Your response must be an exact transcription of the lines from the one containing "R13: 470 (0V, VE2) -> 150 (0V, VE2)" through the final line of the data.

### EXTRACTED ENTRIES
▬▬▬
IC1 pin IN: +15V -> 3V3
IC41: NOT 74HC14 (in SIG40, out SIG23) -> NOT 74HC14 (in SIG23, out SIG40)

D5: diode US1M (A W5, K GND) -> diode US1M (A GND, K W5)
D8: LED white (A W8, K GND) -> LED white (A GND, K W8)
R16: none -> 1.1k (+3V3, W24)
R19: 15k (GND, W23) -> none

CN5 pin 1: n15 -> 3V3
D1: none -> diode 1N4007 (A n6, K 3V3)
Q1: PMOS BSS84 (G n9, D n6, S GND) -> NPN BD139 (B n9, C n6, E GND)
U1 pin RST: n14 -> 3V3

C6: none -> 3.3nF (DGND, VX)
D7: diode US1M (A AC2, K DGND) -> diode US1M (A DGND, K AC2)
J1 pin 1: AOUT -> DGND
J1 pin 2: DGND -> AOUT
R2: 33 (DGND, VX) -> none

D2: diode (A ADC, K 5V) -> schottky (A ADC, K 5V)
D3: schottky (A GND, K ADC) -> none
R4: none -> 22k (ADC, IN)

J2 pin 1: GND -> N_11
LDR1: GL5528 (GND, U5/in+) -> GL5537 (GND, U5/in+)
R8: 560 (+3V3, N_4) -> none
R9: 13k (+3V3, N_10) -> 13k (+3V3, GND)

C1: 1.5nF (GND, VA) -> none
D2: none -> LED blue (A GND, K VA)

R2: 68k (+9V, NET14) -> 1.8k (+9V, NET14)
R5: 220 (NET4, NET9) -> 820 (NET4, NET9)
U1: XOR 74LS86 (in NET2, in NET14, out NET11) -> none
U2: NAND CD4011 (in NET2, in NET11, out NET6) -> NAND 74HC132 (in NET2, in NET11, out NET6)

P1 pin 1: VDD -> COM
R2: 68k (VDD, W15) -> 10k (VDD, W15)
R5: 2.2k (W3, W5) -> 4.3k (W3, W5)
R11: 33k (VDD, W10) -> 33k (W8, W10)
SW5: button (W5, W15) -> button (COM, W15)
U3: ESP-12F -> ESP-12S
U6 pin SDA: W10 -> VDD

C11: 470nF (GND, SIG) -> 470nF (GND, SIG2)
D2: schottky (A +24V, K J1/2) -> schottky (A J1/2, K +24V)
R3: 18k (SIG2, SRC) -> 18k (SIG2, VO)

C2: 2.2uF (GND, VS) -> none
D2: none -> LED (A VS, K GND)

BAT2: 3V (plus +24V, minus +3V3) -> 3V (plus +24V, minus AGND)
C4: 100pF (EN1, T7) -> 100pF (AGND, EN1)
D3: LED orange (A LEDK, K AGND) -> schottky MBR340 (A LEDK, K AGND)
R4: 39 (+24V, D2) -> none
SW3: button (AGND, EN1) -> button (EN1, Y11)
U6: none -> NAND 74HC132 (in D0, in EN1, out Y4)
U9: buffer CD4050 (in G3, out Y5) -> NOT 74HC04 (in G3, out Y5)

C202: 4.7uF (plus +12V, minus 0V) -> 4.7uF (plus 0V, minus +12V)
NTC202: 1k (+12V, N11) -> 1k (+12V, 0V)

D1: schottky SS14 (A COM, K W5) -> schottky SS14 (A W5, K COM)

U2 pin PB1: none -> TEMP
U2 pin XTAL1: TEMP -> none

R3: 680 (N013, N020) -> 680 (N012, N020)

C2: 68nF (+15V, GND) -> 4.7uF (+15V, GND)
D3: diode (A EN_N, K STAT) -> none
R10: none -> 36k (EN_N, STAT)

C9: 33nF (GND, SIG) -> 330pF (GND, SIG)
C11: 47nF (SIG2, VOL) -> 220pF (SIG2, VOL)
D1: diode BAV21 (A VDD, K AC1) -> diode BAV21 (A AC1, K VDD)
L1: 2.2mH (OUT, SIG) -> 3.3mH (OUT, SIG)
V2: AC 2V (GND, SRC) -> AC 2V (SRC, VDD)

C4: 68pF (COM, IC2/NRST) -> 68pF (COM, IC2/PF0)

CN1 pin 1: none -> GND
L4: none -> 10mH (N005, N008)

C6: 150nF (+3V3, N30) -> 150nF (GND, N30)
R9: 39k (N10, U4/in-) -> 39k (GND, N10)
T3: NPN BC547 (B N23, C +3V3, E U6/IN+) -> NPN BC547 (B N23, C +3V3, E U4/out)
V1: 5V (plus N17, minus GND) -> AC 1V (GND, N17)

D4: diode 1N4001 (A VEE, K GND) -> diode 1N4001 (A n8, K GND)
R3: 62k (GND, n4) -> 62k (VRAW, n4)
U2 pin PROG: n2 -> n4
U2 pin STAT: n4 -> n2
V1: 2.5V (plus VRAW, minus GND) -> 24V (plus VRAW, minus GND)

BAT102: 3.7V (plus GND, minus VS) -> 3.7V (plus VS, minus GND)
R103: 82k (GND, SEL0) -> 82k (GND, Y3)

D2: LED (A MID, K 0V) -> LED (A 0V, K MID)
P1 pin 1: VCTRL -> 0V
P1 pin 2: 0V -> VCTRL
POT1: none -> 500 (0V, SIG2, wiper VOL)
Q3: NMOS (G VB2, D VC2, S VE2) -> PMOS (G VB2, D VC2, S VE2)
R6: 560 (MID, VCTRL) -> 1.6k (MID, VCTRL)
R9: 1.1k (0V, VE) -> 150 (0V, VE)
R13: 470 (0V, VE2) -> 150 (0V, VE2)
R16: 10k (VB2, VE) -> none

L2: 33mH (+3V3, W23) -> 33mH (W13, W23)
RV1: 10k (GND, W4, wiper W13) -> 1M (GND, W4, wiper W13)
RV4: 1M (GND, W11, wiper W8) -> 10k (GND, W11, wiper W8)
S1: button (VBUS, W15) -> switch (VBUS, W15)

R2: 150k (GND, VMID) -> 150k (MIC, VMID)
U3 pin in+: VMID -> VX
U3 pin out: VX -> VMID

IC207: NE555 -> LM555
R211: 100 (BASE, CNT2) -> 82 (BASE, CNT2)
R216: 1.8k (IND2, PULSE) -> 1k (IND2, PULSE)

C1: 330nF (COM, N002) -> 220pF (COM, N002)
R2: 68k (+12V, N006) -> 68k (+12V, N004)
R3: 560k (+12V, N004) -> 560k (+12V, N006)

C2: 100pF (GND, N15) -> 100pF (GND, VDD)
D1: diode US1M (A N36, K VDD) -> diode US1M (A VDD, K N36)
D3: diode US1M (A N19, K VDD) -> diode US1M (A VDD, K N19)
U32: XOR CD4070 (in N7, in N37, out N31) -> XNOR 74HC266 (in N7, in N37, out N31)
▬▬▬
### OUTPUT FOR THIS EXERCISE
R13: 470 (0V, VE2) -> 150 (0V, VE2)
R16: 10k (VB2, VE) -> none

L2: 33mH (+3V3, W23) -> 33mH (W13, W23)
RV1: 10k (GND, W4, wiper W13) -> 1M (GND, W4, wiper W13)
RV4: 1M (GND, W11, wiper W8) -> 10k (GND, W11, wiper W8)
S1: button (VBUS, W15) -> switch (VBUS, W15)

R2: 150k (GND, VMID) -> 150k (MIC, VMID)
U3 pin in+: VMID -> VX
U3 pin out: VX -> VMID

IC207: NE555 -> LM555
R211: 100 (BASE, CNT2) -> 82 (BASE, CNT2)
R216: 1.8k (IND2, PULSE) -> 1k (IND2, PULSE)

C1: 330nF (COM, N002) -> 220pF (COM, N002)
R2: 68k (+12V, N006) -> 68k (+12V, N004)
R3: 560k (+12V, N004) -> 560k (+12V, N006)

C2: 100pF (GND, N15) -> 100pF (GND, VDD)
D1: diode US1M (A N36, K VDD) -> diode US1M (A VDD, K N36)
D3: diode US1M (A N19, K VDD) -> diode US1M (A VDD, K N19)
U32: XOR CD4070 (in N7, in N37, out N31) -> XNOR 74HC266 (in N7, in N37, out N31)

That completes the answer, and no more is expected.